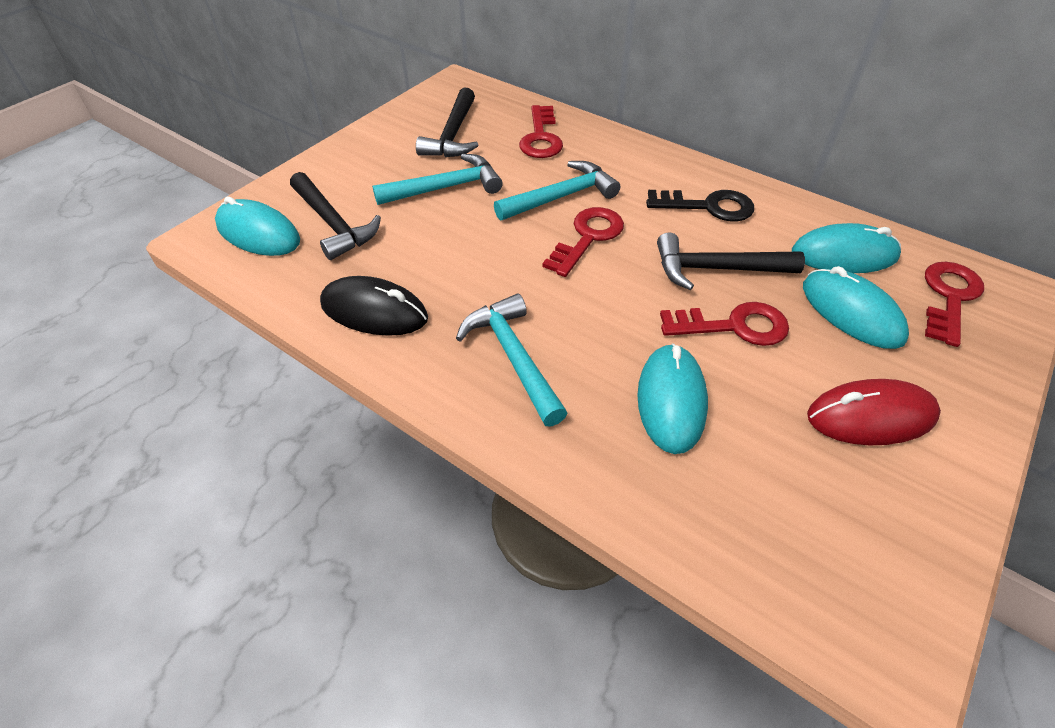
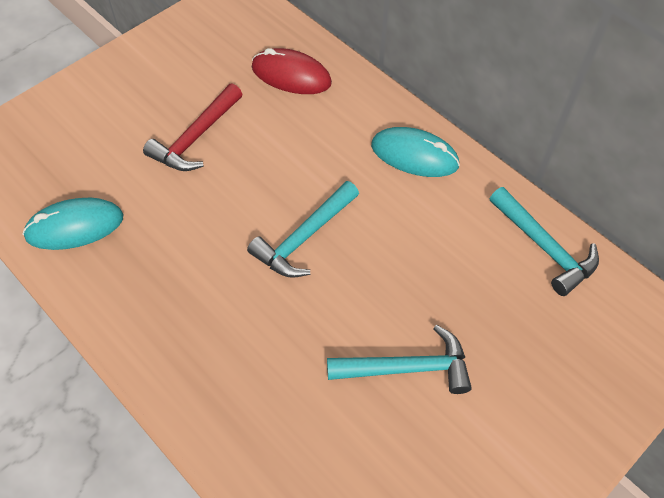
black hammer: 3 -> 0
black key: 1 -> 0
black mouse: 1 -> 0
red hammer: 0 -> 1
red key: 4 -> 0
turquoise mouse: 4 -> 2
————
> What is needed:
From the first record to the last, transcribe everything exactly but drop the pictures.

> Exercise solution:
black hammer: 3 -> 0
black key: 1 -> 0
black mouse: 1 -> 0
red hammer: 0 -> 1
red key: 4 -> 0
turquoise mouse: 4 -> 2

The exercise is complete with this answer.